(Extracted data Opens)

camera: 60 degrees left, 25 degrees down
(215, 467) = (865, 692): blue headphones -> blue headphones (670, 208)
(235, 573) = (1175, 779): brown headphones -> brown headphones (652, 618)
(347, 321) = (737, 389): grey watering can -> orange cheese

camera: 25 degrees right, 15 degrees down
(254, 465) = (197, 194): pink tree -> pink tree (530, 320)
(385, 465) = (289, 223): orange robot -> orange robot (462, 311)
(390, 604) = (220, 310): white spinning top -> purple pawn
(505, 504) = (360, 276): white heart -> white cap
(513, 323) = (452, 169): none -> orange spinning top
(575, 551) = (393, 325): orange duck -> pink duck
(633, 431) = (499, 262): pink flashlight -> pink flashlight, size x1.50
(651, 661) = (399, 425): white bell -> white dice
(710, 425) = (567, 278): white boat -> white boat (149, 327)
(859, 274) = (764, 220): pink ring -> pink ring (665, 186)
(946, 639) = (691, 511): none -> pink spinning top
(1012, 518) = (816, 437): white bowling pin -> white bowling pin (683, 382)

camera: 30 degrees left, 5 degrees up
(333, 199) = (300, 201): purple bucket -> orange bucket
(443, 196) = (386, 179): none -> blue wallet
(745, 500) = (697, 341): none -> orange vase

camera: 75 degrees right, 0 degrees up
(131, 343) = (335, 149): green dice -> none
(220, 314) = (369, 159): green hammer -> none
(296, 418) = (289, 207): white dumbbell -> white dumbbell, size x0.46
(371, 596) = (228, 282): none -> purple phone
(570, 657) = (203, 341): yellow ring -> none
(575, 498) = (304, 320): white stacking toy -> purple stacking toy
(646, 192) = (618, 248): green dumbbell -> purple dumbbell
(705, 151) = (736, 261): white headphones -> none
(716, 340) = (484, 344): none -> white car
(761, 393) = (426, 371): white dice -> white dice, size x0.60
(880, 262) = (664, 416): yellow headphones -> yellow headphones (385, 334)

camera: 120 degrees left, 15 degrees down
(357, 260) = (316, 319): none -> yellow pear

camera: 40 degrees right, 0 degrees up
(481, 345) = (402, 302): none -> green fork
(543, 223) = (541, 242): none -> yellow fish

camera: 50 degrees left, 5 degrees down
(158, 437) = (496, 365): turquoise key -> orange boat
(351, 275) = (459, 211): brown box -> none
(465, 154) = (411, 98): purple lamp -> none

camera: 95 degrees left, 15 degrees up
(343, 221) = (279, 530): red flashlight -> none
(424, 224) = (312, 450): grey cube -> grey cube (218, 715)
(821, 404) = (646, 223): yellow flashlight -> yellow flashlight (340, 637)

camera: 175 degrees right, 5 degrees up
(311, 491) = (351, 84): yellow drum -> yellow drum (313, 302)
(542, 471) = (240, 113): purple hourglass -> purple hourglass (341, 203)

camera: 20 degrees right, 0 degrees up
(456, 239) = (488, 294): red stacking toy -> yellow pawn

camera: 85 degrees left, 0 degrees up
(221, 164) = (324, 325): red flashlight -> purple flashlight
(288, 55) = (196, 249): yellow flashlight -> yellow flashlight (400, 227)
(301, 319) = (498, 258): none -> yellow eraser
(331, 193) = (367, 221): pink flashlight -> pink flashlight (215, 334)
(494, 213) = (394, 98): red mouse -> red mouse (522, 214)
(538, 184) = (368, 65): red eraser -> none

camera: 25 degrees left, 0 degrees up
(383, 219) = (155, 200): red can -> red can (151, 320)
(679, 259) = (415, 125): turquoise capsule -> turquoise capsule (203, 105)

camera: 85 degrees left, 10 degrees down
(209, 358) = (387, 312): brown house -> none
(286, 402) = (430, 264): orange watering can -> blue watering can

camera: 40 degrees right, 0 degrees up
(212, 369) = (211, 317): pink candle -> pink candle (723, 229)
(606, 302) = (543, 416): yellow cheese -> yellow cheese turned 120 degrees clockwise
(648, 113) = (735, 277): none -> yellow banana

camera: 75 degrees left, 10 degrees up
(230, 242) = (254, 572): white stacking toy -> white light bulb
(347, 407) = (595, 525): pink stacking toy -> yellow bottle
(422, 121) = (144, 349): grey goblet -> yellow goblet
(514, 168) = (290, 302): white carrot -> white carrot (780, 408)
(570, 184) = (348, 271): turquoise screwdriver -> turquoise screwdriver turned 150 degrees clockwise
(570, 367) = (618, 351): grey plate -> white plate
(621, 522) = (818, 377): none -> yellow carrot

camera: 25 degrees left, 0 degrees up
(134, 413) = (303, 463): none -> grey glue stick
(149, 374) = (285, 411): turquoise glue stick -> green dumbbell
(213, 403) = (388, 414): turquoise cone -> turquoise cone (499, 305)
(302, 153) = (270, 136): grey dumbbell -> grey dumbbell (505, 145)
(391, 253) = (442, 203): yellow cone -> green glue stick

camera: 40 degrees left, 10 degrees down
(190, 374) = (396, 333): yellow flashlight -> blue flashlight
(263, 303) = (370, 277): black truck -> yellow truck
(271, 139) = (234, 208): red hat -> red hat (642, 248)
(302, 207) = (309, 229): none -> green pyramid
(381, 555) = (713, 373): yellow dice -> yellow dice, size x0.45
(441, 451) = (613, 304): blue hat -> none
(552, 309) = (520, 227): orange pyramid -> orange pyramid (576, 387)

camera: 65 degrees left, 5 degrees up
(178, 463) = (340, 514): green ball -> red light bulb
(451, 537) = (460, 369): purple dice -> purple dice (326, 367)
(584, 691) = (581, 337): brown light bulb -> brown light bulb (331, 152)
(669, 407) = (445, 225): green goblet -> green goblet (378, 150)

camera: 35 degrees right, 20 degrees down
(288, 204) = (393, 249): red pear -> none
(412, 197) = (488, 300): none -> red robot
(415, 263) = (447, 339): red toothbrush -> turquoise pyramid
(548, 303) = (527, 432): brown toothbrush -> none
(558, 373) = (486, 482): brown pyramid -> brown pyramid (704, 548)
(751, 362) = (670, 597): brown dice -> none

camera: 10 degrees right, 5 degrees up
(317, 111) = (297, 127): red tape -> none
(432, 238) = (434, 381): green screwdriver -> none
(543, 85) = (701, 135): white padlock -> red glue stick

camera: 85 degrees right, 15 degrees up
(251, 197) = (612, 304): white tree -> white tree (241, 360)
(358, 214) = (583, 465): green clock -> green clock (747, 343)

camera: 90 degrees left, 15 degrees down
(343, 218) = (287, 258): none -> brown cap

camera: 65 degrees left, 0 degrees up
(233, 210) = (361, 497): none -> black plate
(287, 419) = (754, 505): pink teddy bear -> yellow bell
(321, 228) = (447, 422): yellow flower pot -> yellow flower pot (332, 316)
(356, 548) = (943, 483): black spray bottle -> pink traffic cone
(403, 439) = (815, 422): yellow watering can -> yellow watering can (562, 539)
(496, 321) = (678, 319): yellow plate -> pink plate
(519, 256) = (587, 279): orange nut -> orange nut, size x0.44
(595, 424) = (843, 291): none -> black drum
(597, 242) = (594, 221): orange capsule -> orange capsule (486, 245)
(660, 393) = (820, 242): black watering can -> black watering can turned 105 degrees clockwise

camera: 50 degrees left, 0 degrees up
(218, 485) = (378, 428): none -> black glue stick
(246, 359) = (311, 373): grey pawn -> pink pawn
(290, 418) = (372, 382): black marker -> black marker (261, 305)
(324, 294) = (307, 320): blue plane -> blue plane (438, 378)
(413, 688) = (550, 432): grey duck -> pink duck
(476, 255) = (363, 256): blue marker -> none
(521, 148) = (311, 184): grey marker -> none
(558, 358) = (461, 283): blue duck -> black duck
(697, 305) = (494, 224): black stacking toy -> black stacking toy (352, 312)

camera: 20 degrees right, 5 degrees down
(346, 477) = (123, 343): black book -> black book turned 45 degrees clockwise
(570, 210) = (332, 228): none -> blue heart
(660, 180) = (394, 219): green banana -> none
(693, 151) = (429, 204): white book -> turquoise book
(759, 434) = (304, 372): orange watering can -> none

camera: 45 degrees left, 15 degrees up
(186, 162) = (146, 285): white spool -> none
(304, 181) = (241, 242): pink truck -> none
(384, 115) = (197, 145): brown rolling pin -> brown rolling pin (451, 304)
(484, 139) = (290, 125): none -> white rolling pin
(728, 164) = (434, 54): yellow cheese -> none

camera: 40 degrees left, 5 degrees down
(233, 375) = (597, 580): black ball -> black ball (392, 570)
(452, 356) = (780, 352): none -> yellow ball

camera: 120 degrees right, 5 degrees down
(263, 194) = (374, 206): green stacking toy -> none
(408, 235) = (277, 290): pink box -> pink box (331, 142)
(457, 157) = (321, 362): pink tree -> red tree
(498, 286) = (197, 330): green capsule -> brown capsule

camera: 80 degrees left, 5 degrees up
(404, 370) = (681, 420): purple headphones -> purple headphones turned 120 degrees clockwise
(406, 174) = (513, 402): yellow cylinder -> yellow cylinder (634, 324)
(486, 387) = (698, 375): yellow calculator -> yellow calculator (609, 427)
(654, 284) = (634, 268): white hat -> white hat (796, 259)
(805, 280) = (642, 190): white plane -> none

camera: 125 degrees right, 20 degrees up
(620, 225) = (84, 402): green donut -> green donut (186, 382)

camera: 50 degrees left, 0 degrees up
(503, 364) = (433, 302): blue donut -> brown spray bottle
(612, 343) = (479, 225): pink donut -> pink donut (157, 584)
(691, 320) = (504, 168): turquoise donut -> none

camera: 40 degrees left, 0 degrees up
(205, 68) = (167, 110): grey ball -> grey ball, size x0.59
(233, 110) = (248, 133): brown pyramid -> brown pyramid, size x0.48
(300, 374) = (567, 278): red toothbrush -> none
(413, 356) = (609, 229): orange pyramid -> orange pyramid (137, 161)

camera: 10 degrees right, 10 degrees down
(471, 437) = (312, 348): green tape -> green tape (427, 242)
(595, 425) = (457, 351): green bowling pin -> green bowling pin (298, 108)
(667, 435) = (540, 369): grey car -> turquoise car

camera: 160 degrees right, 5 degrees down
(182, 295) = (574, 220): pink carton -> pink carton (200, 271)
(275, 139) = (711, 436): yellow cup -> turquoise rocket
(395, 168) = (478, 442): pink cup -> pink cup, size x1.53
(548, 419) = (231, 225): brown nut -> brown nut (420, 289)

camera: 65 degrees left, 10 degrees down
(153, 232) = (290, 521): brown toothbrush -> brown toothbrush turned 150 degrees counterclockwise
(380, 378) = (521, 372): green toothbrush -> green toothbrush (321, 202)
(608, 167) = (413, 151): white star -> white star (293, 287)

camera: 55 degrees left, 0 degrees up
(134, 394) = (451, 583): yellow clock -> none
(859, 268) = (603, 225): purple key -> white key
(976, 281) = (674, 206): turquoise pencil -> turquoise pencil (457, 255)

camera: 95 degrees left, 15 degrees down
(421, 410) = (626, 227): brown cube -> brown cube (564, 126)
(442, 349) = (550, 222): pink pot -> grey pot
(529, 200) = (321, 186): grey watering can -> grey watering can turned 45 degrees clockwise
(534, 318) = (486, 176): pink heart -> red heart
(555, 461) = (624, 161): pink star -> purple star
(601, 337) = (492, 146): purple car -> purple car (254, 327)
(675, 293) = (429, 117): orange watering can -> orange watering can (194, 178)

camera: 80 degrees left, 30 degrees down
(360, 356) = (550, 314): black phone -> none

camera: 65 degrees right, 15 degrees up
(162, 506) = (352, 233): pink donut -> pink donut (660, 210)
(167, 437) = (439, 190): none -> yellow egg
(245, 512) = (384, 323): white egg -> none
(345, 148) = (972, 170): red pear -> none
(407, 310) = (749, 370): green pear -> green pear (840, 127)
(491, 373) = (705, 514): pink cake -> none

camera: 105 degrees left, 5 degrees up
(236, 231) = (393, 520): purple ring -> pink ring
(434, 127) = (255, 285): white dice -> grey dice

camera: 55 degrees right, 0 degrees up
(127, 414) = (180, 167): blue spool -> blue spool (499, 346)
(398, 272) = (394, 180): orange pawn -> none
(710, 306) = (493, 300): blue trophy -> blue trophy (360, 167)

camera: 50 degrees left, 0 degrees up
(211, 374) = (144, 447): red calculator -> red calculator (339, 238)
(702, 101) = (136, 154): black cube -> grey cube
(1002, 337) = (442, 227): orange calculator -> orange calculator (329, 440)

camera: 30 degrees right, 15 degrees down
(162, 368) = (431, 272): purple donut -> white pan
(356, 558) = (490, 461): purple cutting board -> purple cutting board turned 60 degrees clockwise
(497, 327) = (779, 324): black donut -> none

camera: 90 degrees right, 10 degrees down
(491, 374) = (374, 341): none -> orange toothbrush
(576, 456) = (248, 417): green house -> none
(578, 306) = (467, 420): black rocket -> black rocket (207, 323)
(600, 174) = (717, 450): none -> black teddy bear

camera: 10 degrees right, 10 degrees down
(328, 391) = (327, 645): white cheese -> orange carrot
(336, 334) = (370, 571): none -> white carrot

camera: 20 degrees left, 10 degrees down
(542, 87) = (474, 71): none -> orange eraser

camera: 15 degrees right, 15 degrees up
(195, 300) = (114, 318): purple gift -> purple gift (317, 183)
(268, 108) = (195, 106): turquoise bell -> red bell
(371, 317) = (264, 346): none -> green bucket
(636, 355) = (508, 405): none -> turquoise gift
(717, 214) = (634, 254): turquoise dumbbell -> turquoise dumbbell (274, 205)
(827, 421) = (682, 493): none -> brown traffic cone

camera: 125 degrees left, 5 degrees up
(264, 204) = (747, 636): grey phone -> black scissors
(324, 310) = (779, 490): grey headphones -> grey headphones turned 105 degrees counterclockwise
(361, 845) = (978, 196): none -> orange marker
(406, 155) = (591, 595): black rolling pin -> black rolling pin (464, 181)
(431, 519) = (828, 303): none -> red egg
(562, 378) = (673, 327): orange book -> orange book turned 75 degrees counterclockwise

(Extracted data Closes)

What is expected. Wherever the line holding "(451, 537) = (460, 369): purple" falls in the entries above, copy exactly from it through the line holding "(415, 263) = (447, 339): red", inclusive, and add nothing.

Answer.
(451, 537) = (460, 369): purple dice -> purple dice (326, 367)
(584, 691) = (581, 337): brown light bulb -> brown light bulb (331, 152)
(669, 407) = (445, 225): green goblet -> green goblet (378, 150)

camera: 35 degrees right, 20 degrees down
(288, 204) = (393, 249): red pear -> none
(412, 197) = (488, 300): none -> red robot
(415, 263) = (447, 339): red toothbrush -> turquoise pyramid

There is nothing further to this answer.